### [Provided information]
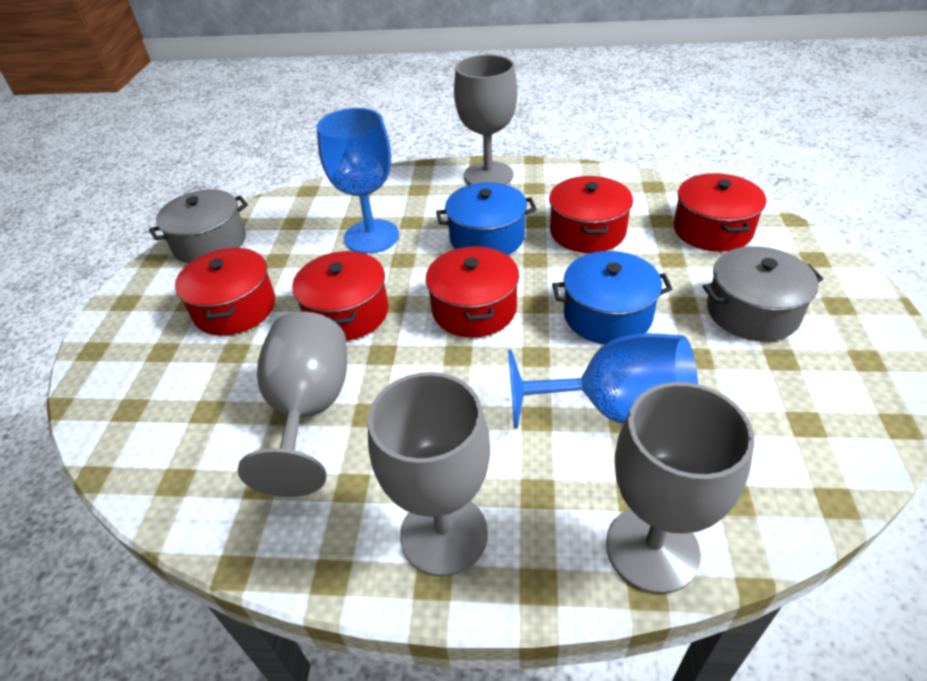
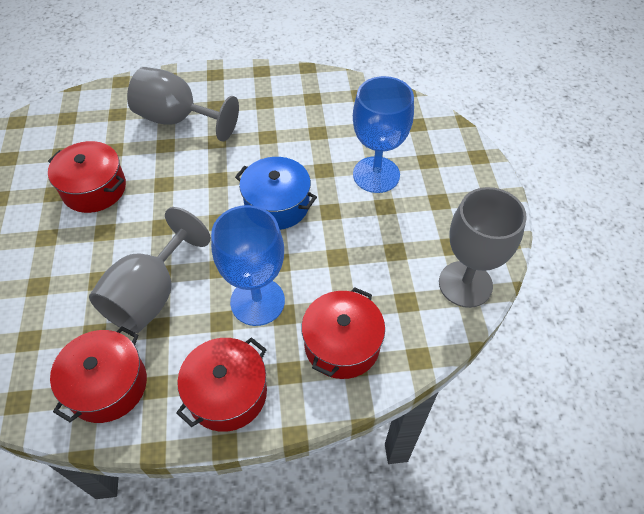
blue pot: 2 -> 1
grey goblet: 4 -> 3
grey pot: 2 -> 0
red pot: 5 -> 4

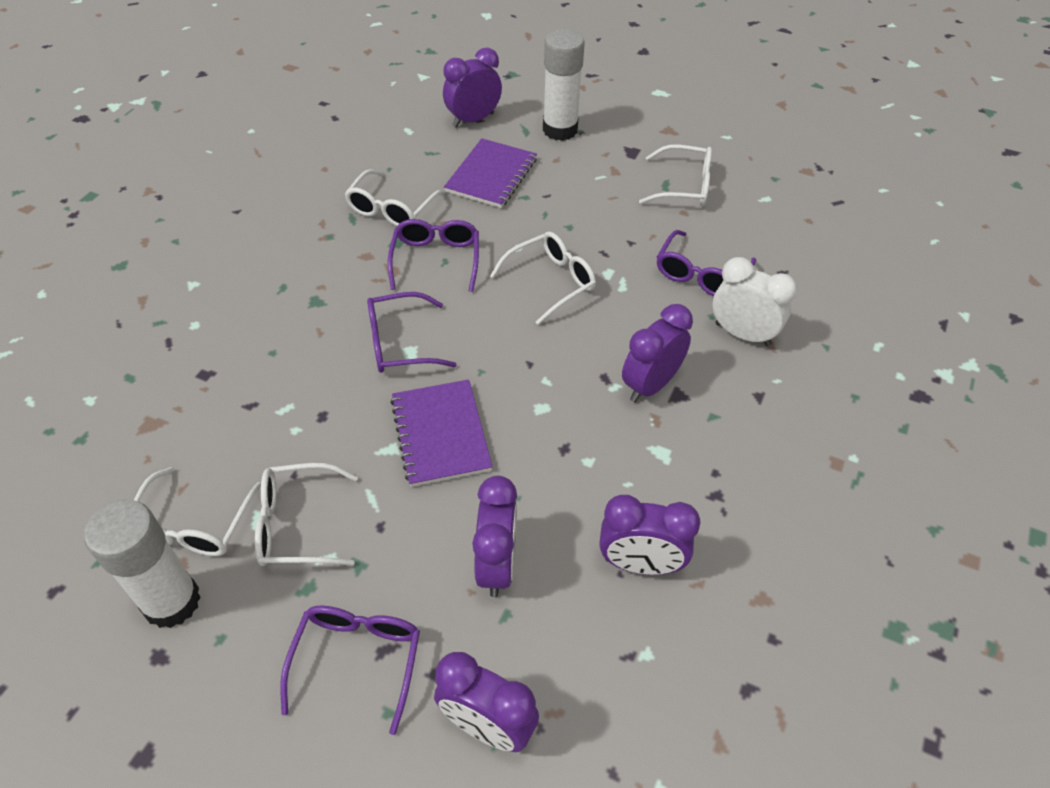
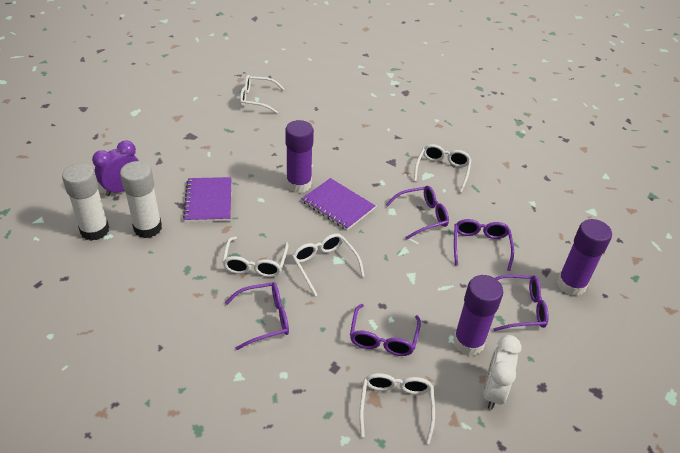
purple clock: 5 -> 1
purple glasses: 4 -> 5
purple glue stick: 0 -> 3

### [Exercise brief]
Whenever a line includes the word "purple", pull it out of the entries.

### [Expected output]
purple clock: 5 -> 1
purple glasses: 4 -> 5
purple glue stick: 0 -> 3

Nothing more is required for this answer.